» To do:
Return every line of the items below that contains the word "located", matching its case.
(Excerpted data)
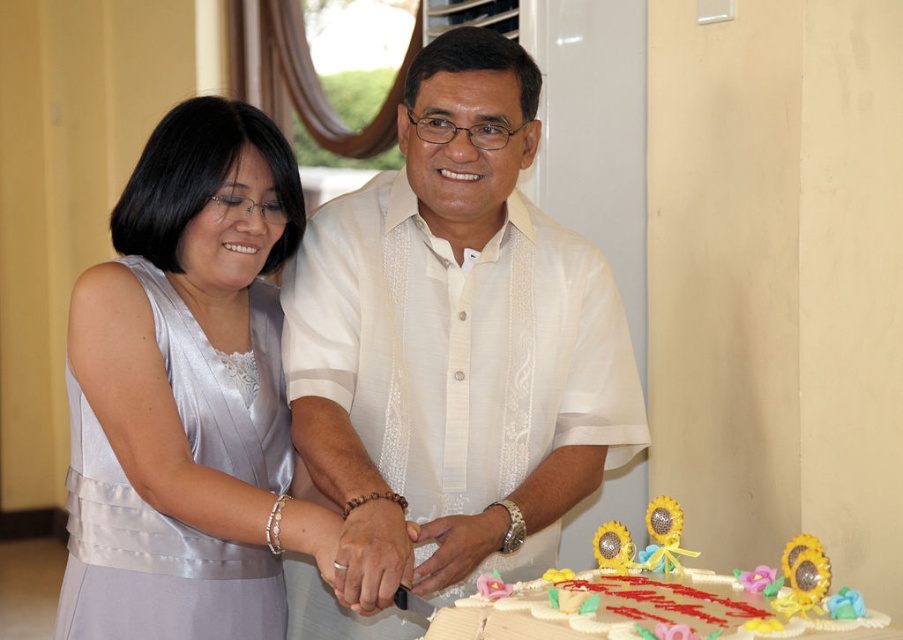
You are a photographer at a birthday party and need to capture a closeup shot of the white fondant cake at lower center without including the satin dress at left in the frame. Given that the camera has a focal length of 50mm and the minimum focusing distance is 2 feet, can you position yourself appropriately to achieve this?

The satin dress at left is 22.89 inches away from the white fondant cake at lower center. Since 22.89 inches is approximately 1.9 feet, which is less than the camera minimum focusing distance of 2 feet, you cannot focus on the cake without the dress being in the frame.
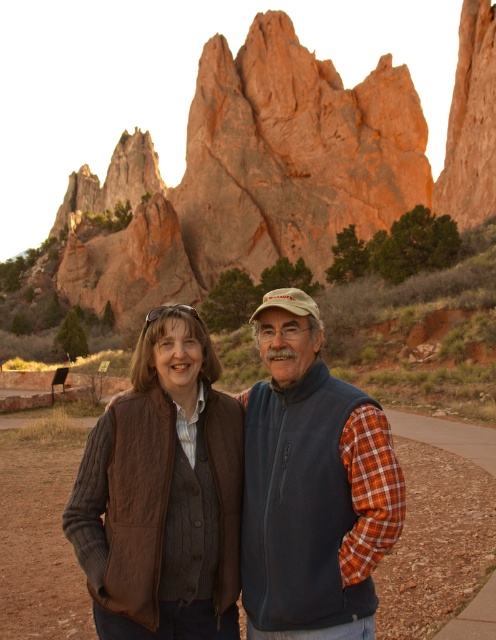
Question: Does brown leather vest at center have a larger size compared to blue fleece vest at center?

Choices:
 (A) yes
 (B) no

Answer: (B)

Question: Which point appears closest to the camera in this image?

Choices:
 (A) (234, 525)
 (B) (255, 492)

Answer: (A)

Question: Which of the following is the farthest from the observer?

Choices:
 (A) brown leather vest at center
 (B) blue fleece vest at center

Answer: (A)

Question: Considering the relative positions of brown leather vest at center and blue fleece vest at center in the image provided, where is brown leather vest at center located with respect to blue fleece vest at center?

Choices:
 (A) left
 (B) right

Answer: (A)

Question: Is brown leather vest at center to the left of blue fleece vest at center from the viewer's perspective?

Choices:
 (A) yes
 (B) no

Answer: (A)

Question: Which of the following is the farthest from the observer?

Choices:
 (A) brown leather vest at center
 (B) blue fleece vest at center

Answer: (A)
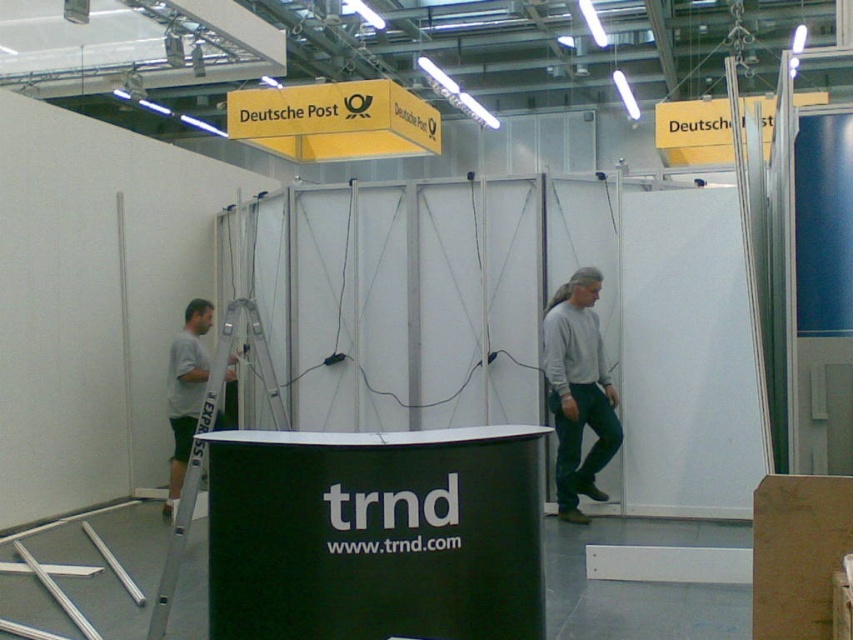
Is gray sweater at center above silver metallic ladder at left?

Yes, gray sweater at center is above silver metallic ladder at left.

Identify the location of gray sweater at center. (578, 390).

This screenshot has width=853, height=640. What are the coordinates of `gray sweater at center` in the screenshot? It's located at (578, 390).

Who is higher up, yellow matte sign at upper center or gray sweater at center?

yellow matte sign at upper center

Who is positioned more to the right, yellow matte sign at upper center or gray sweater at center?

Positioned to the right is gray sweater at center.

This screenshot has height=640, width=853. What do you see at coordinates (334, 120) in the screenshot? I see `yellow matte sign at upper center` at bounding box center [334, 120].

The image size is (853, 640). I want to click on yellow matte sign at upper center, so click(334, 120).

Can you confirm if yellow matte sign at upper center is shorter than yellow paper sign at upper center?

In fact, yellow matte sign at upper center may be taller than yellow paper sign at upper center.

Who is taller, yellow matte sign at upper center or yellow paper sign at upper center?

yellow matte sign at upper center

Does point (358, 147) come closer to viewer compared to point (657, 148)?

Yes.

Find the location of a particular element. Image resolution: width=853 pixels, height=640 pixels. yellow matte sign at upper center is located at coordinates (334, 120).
(End Excerpted data)
» Written solution:
Question: Considering the relative positions of brown leather vest at center and blue fleece vest at center in the image provided, where is brown leather vest at center located with respect to blue fleece vest at center?
This screenshot has width=853, height=640. What are the coordinates of `gray sweater at center` in the screenshot? It's located at (578, 390).
Find the location of a particular element. Image resolution: width=853 pixels, height=640 pixels. yellow matte sign at upper center is located at coordinates (334, 120).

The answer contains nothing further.